» **YOUR GOAL**
Repeat the data below exactly, dropping any pictures it holds.

» **LISTED ENTRIES**
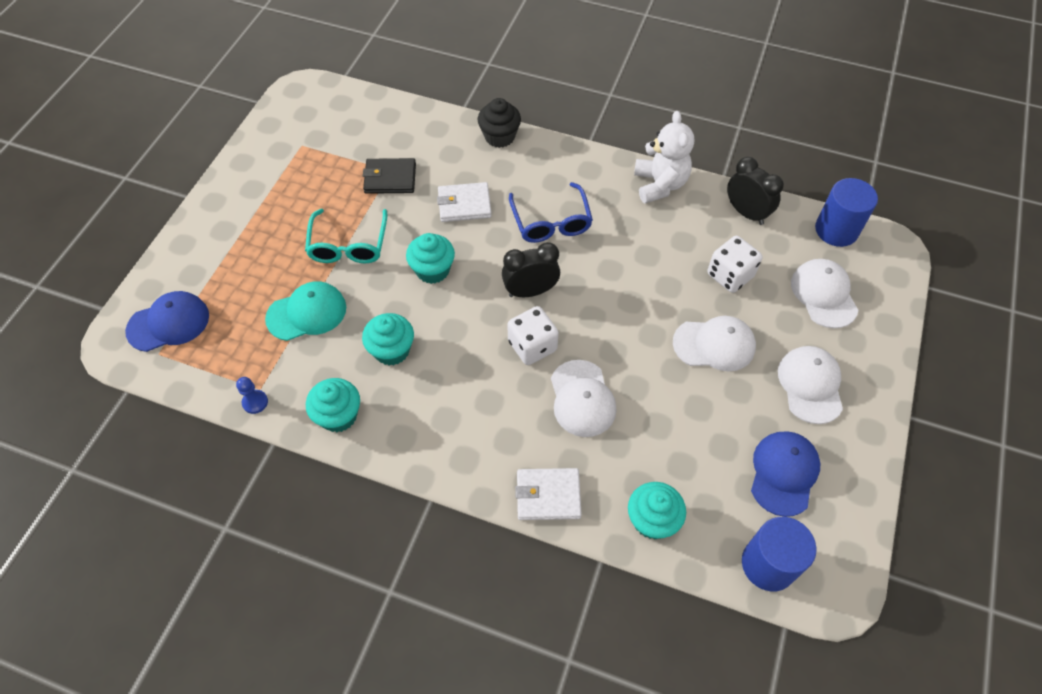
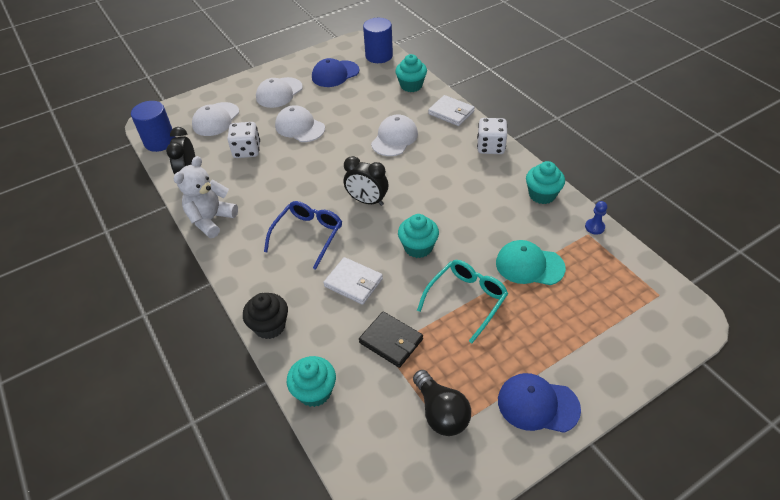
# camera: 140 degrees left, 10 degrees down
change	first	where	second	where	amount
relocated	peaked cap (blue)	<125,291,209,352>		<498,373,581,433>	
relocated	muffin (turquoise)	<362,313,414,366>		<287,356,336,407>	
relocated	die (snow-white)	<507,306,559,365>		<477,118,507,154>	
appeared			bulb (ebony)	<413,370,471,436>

» **ANSWER FOR THIS EXERCISE**
# camera: 140 degrees left, 10 degrees down
change	first	where	second	where	amount
relocated	peaked cap (blue)	<125,291,209,352>		<498,373,581,433>	
relocated	muffin (turquoise)	<362,313,414,366>		<287,356,336,407>	
relocated	die (snow-white)	<507,306,559,365>		<477,118,507,154>	
appeared			bulb (ebony)	<413,370,471,436>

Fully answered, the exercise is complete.